◆ The problem:
The answer must be every line of the records below that contains the word "orange", copied out.

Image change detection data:
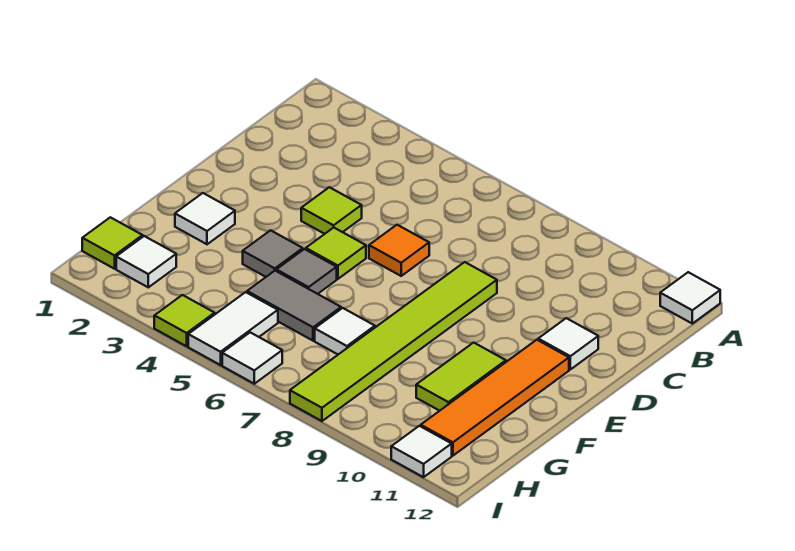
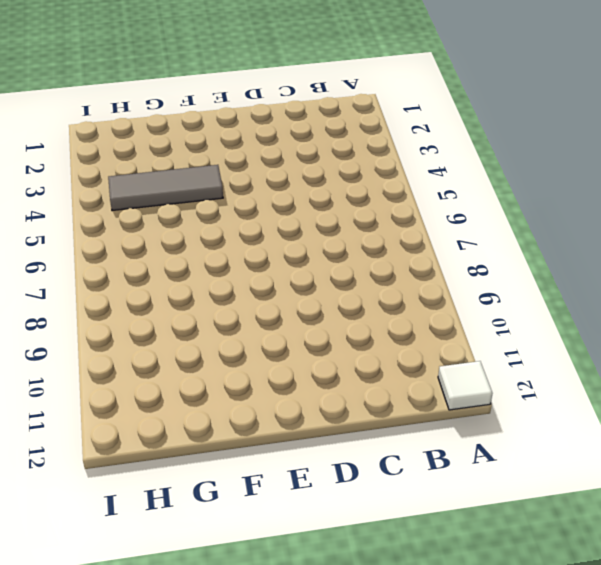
grey tile F4:H4 level 1 -> grey tile F4 level 1
none -> lime tile D4 level 1
none -> orange tile D6 level 1
none -> lime tile D8:I8 level 1

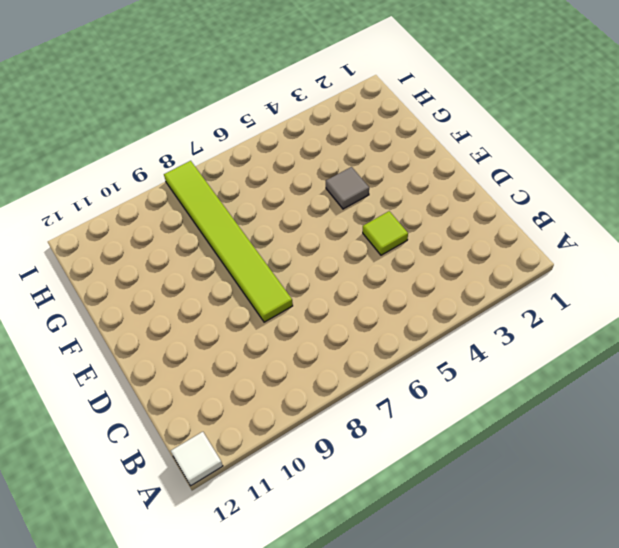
none -> orange tile D6 level 1
none -> white tile D11 level 1
none -> lime tile E5 level 1

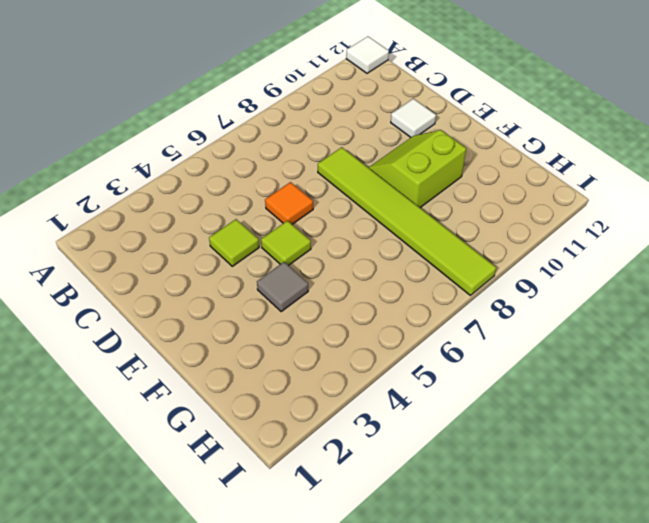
lime slope E9:F10 level 1 top F -> lime tile F10:G10 level 1
none -> orange tile E11:H11 level 1
none -> white tile F2 level 1
none -> grey tile F5 level 1

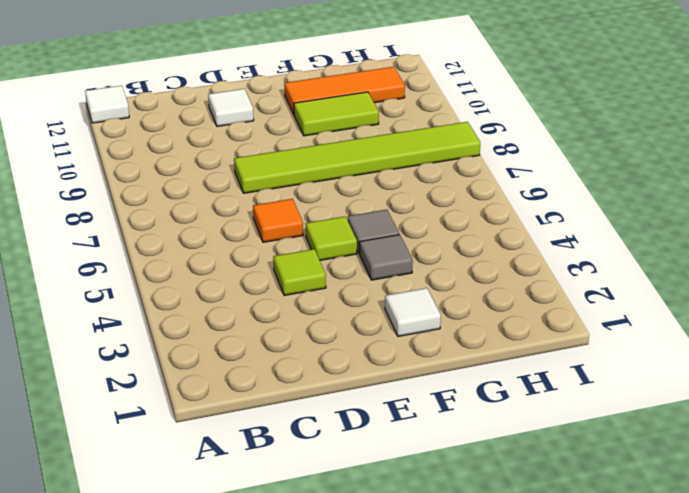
orange tile F11:H11 level 1 -> orange tile E11:H11 level 1
none -> grey tile G5:G6 level 1
none -> white tile G7 level 1
none -> lime tile H1 level 1

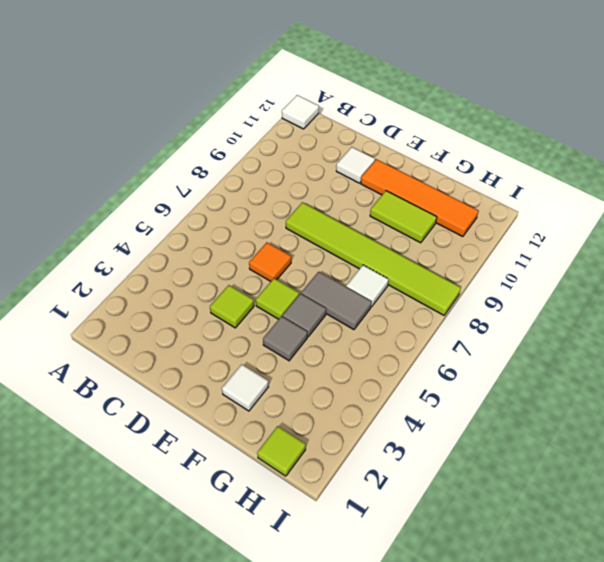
grey tile F6:G6 level 1 -> grey tile G5:G6 level 1
none -> white tile H2 level 1
none -> white tile H5:I5 level 1
none -> lime tile I4 level 1

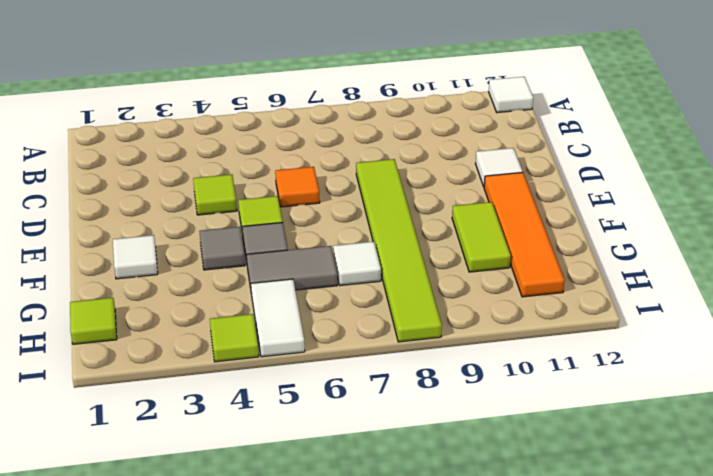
none -> white tile H2 level 1
none -> white tile I6 level 1
none -> white tile I11 level 1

◆ Exercise answer:
none -> orange tile D6 level 1
none -> orange tile D6 level 1
none -> orange tile E11:H11 level 1
orange tile F11:H11 level 1 -> orange tile E11:H11 level 1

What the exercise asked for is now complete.